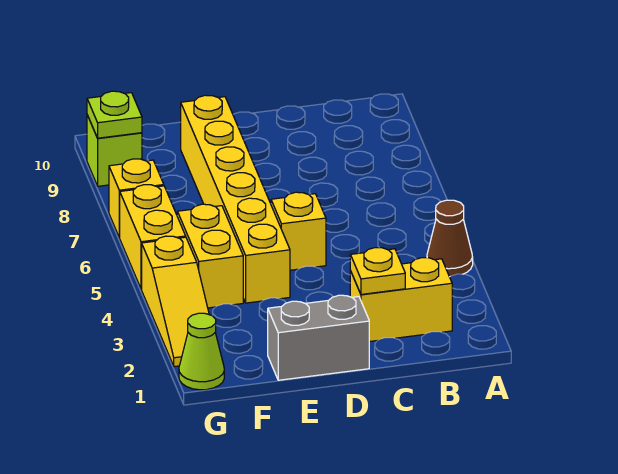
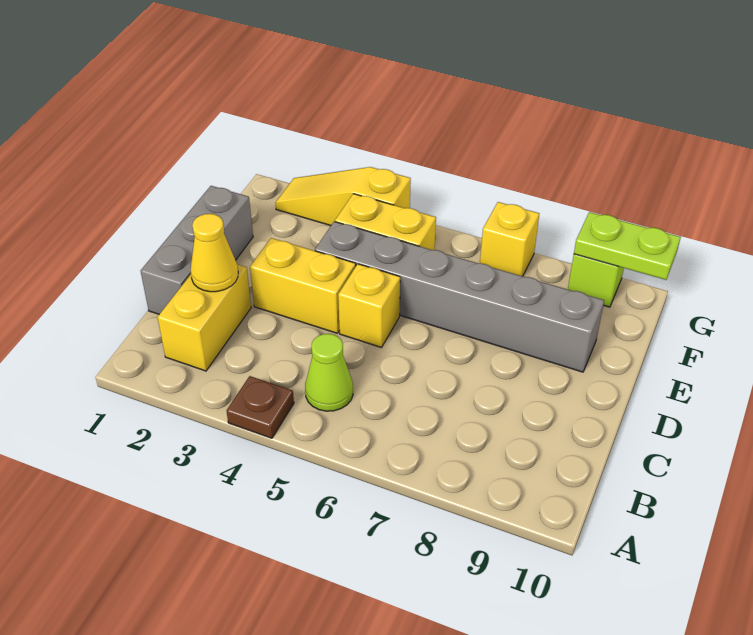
brown cone A4 level 1 -> brown plate A4 level 1
yellow plate C2 level 2 -> yellow cone C2 level 2
grey brick D1:E1 level 1 -> grey brick C1:E1 level 1
yellow brick E4:E9 level 1 -> grey brick E4:E9 level 1
lime cone G1 level 1 -> lime cone B5 level 1
yellow brick G5:G6 level 1 -> yellow brick D3:D4 level 1
lime plate G9 level 2 -> lime plate G9:G10 level 2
# # # #
An unchanged copy of the data, images excluded, is all that should be given.

* ANSWER TO THIS EXERCISE *
brown cone A4 level 1 -> brown plate A4 level 1
yellow plate C2 level 2 -> yellow cone C2 level 2
grey brick D1:E1 level 1 -> grey brick C1:E1 level 1
yellow brick E4:E9 level 1 -> grey brick E4:E9 level 1
lime cone G1 level 1 -> lime cone B5 level 1
yellow brick G5:G6 level 1 -> yellow brick D3:D4 level 1
lime plate G9 level 2 -> lime plate G9:G10 level 2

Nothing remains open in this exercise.